§ Data provided:
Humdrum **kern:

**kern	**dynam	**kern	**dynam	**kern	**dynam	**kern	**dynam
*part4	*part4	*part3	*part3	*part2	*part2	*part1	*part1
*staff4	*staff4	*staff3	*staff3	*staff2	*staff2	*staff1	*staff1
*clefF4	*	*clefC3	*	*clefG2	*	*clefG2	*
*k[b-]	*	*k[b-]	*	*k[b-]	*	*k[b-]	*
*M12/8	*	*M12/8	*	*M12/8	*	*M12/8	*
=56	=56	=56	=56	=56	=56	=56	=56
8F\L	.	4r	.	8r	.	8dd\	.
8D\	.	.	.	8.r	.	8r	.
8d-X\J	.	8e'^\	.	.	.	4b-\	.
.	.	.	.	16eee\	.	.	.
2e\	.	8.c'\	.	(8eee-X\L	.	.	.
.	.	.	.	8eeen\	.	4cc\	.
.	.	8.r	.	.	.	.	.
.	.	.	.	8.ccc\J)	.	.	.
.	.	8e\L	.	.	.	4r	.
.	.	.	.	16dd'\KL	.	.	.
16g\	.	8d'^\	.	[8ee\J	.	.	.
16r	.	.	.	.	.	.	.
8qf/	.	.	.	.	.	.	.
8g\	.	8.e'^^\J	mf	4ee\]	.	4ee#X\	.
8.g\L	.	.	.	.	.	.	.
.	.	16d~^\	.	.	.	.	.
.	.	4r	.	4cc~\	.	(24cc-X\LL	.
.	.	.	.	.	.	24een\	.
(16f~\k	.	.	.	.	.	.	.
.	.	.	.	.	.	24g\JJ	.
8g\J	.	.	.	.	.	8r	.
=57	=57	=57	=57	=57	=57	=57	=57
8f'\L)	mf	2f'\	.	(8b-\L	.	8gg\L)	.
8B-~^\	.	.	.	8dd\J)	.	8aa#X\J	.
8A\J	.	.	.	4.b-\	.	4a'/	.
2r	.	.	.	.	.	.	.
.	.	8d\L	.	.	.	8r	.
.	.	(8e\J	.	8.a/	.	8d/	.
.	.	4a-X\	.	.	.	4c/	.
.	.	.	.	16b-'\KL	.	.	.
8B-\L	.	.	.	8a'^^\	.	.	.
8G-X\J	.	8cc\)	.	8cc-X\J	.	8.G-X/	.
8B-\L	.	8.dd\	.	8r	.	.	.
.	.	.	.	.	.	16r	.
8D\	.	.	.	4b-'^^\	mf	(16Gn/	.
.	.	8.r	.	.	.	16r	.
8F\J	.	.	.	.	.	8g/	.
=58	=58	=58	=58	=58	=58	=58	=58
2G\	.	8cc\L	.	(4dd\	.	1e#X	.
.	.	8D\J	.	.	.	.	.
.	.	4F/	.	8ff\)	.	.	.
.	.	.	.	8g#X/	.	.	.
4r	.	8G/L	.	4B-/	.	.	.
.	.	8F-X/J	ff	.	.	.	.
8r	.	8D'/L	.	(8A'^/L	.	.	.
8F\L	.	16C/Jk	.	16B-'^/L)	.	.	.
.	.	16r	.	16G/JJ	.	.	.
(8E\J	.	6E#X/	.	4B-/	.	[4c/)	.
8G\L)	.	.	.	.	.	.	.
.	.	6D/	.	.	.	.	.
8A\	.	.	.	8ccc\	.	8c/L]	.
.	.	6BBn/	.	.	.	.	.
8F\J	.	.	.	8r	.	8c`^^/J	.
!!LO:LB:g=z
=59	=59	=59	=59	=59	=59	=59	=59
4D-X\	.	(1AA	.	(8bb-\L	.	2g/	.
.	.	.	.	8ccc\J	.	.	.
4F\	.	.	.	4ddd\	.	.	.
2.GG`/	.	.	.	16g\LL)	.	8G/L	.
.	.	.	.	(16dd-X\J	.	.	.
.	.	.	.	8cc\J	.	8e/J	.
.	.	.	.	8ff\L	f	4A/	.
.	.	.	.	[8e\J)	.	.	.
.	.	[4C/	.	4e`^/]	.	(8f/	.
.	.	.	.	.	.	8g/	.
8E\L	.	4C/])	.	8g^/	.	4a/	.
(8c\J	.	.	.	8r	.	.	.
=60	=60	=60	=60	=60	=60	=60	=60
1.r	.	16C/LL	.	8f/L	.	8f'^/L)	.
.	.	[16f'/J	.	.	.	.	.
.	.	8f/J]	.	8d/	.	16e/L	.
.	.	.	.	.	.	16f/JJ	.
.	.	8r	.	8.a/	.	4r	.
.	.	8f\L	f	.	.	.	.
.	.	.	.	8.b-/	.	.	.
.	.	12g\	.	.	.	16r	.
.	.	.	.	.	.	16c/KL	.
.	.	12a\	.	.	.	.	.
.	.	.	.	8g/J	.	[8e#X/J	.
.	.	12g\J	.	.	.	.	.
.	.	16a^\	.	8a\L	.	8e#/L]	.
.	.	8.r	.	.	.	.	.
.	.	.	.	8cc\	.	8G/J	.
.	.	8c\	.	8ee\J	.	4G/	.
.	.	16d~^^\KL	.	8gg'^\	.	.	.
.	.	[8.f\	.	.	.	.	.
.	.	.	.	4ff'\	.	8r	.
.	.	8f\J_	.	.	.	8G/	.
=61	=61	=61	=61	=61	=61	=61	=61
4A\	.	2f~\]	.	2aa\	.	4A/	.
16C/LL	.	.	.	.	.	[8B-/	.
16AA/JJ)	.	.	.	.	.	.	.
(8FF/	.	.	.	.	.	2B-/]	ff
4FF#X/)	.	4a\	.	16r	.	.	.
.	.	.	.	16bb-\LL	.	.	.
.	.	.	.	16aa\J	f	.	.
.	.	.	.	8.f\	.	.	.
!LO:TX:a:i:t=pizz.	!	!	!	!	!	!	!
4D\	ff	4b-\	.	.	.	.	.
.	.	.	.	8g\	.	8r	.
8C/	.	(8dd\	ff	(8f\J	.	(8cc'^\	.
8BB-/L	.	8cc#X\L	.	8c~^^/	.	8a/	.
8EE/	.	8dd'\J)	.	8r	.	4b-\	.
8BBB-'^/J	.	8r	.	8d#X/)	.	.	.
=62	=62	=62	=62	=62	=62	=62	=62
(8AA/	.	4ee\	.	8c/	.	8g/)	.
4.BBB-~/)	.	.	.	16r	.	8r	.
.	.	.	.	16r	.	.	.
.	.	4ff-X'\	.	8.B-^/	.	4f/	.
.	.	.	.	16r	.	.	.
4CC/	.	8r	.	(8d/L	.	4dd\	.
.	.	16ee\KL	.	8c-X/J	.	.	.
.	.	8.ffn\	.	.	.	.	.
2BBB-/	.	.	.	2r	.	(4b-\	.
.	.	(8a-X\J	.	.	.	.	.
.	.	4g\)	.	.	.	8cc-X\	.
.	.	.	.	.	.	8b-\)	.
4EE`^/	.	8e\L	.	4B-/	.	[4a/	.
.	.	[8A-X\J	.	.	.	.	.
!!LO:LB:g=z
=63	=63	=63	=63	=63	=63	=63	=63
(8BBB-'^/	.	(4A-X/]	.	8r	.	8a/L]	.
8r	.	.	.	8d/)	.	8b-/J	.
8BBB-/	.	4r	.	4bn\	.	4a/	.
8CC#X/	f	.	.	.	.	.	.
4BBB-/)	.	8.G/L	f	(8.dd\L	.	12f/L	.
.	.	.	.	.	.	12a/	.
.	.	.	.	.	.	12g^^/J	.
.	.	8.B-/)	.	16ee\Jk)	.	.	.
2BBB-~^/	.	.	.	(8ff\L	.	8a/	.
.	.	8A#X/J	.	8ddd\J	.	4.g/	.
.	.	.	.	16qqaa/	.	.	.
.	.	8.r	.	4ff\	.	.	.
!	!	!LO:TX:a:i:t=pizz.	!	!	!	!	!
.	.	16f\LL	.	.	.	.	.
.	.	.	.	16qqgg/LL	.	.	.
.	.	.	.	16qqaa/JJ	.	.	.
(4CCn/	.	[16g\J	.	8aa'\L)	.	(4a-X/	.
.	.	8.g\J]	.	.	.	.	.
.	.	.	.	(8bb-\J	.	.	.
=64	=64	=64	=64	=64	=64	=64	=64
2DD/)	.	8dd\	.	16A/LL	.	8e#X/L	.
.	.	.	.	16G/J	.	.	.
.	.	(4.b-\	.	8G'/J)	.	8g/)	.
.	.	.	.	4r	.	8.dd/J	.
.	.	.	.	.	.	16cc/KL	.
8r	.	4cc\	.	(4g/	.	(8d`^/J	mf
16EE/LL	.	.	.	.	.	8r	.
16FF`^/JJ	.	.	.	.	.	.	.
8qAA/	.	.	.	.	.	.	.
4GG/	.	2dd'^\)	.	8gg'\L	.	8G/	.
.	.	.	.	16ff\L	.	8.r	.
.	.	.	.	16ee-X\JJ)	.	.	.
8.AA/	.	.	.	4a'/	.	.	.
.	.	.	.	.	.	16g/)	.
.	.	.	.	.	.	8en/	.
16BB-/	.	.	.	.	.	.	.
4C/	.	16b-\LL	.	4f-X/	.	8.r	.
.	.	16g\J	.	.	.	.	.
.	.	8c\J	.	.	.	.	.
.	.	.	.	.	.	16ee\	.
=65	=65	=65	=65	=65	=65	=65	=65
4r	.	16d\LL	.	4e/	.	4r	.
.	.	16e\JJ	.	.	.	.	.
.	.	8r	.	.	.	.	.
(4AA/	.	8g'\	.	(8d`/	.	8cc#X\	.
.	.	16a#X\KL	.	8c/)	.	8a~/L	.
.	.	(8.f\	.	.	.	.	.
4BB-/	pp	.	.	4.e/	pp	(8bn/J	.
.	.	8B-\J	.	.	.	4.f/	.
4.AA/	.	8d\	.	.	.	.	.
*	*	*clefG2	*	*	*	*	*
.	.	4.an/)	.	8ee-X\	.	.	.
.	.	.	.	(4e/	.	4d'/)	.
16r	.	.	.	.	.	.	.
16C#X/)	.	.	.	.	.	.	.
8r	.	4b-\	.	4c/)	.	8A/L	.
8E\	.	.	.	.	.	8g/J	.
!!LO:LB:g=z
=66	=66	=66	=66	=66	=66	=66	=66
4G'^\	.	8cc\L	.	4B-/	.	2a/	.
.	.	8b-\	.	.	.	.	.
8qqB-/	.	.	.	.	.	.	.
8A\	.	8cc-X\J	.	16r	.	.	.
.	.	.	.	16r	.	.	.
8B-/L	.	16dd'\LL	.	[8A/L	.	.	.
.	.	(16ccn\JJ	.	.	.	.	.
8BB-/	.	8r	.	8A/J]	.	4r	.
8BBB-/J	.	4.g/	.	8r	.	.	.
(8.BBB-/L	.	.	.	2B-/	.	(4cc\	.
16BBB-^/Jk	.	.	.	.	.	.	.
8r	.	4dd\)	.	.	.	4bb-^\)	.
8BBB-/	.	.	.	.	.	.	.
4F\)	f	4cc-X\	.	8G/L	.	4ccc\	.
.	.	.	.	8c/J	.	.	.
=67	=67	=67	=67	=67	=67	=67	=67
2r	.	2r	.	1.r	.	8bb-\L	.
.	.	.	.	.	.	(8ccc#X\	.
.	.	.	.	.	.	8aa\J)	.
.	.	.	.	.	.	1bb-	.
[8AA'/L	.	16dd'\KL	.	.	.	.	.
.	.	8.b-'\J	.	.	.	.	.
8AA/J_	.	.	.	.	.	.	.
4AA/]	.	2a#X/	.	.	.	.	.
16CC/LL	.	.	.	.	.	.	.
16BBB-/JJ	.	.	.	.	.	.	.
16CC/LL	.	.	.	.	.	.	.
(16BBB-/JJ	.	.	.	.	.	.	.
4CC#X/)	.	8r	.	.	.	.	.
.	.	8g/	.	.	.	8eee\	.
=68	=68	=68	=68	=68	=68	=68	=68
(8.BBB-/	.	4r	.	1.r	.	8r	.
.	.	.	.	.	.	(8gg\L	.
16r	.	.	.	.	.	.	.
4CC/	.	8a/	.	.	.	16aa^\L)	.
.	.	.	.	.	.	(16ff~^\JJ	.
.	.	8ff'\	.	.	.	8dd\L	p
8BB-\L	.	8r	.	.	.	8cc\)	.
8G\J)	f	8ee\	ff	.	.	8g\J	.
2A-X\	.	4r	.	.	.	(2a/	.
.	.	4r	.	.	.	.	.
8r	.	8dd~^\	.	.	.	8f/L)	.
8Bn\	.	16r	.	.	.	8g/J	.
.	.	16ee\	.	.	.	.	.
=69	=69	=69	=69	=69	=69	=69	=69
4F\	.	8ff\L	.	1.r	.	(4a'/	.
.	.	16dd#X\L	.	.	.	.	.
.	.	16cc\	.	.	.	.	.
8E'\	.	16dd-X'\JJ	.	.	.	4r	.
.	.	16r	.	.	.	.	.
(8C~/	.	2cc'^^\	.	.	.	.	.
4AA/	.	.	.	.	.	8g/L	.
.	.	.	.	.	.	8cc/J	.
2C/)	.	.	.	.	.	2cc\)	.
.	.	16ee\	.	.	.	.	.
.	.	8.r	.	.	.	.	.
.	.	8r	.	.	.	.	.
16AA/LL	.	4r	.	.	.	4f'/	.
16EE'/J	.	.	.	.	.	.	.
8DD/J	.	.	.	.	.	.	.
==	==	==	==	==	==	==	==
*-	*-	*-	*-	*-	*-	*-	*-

§ Task goal: Please return each line of the listing above that contains the string "kern".

§ Solved exercise:
Humdrum **kern:
**kern	**dynam	**kern	**dynam	**kern	**dynam	**kern	**dynam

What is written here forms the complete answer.